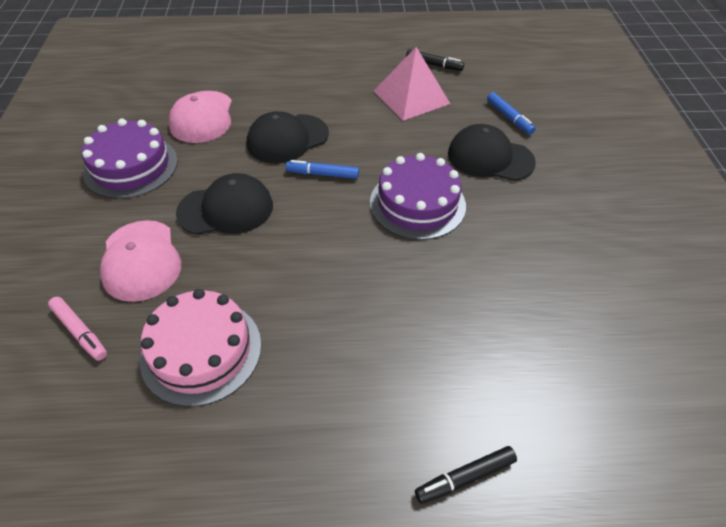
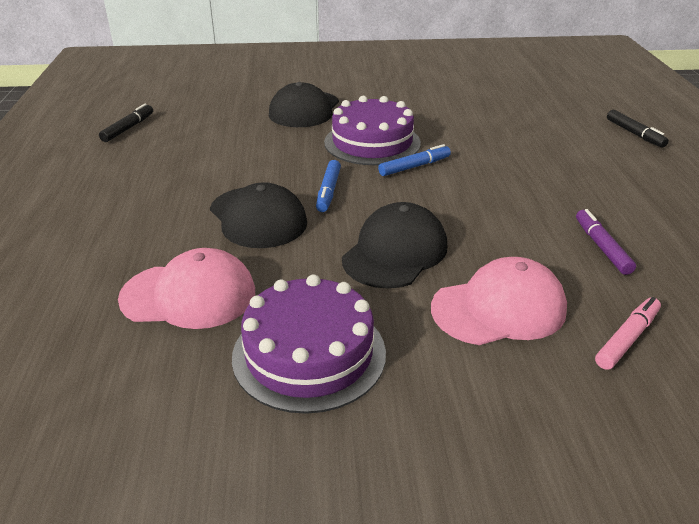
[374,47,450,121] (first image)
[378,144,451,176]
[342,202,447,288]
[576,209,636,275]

---

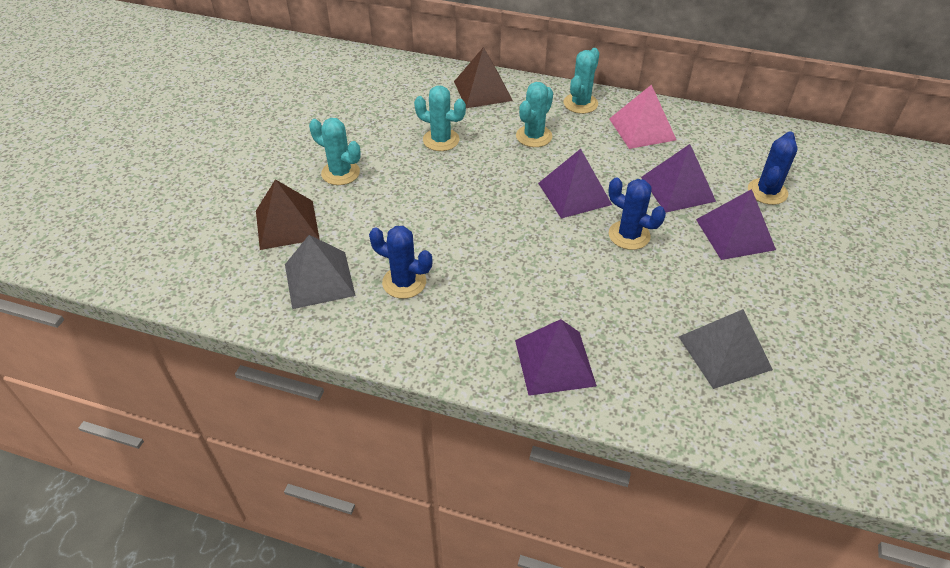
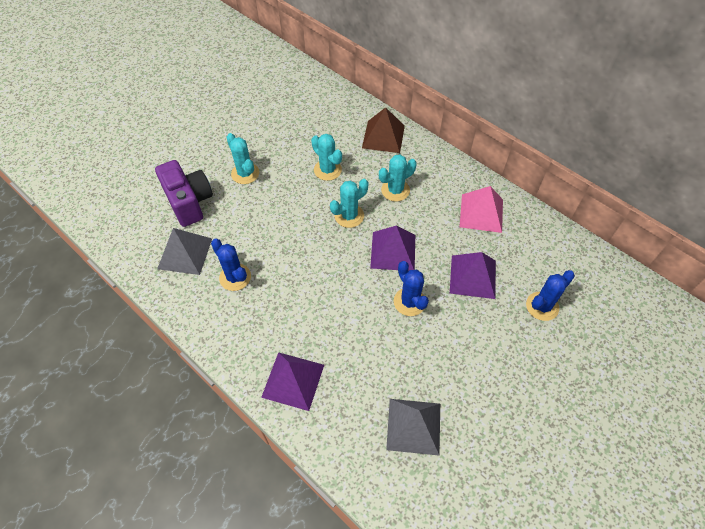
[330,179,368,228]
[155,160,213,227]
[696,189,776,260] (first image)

# PROBLEM TO SOLVE
All lines in the listing above between the line with "[374,47,450,121] (first image)" and the line with "[576,209,636,275]", inclusive, should be set down exactly, and no line outside that range.

# SOLUTION TO THE PROBLEM
[374,47,450,121] (first image)
[378,144,451,176]
[342,202,447,288]
[576,209,636,275]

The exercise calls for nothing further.